# ACTION ITEM
Exactly reproduce the lines from the line that has "C7: 4.7uF (plus" down to the last line of the entries, inclusive.

# MATERIAL FOR THE TASK
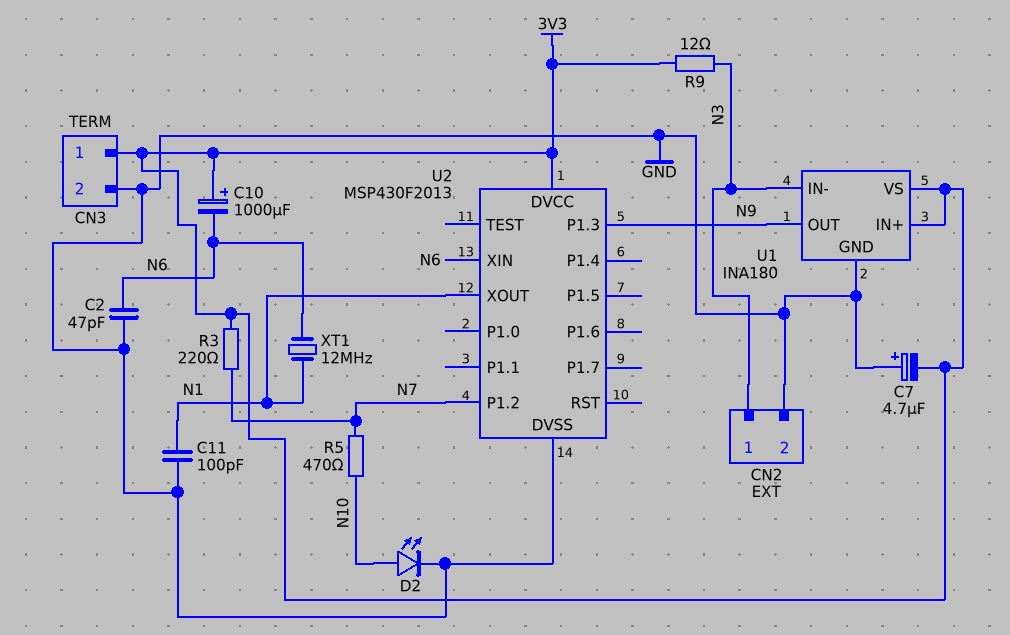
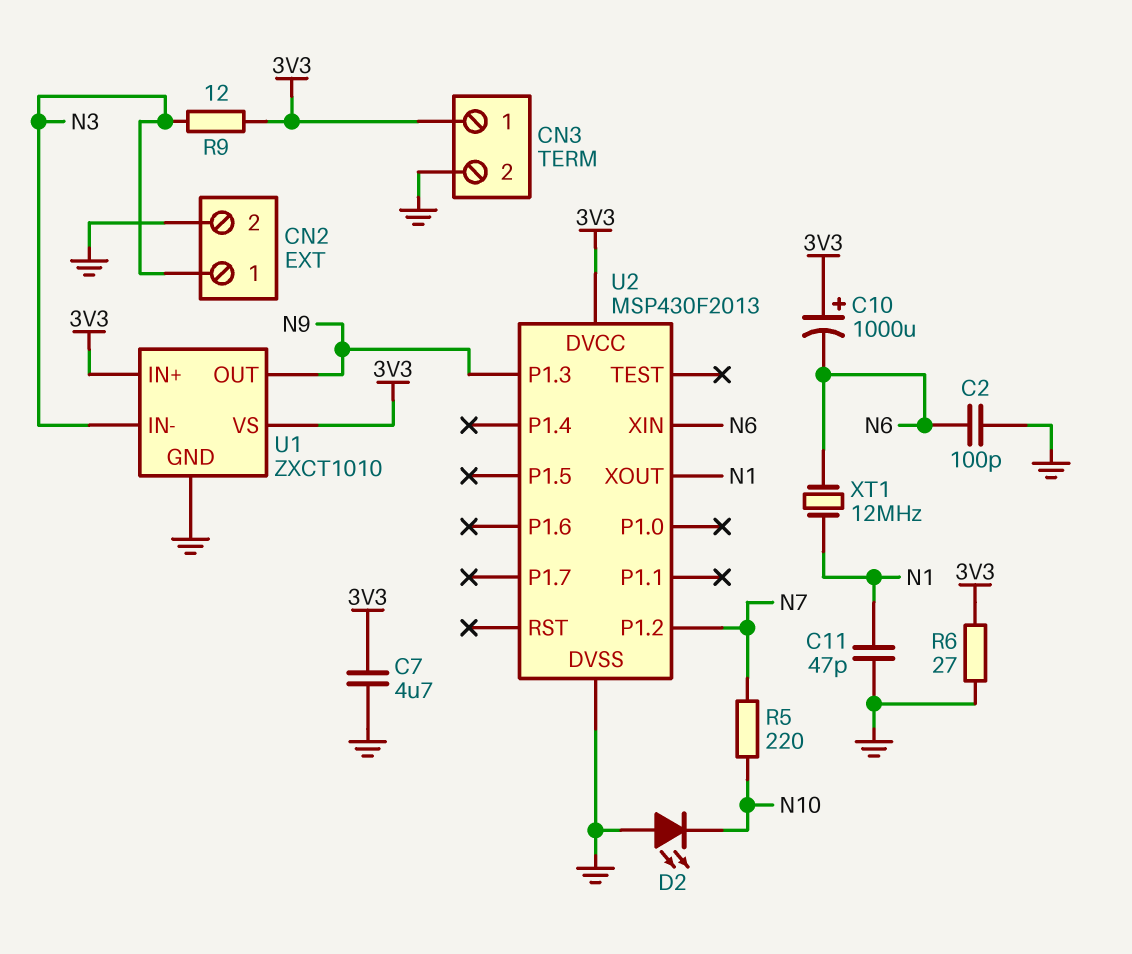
C2: 47pF (GND, N6) -> 100pF (GND, N6)
C7: 4.7uF (plus GND, minus 3V3) -> 4.7uF (3V3, GND)
C11: 100pF (GND, N1) -> 47pF (GND, N1)
D2: LED (A N10, K GND) -> LED (A GND, K N10)
R3: 220 (3V3, N7) -> none
R5: 470 (N7, N10) -> 220 (N7, N10)
R6: none -> 27 (3V3, GND)
U1: INA180 -> ZXCT1010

# SOLUTION TO THIS PROBLEM
C7: 4.7uF (plus GND, minus 3V3) -> 4.7uF (3V3, GND)
C11: 100pF (GND, N1) -> 47pF (GND, N1)
D2: LED (A N10, K GND) -> LED (A GND, K N10)
R3: 220 (3V3, N7) -> none
R5: 470 (N7, N10) -> 220 (N7, N10)
R6: none -> 27 (3V3, GND)
U1: INA180 -> ZXCT1010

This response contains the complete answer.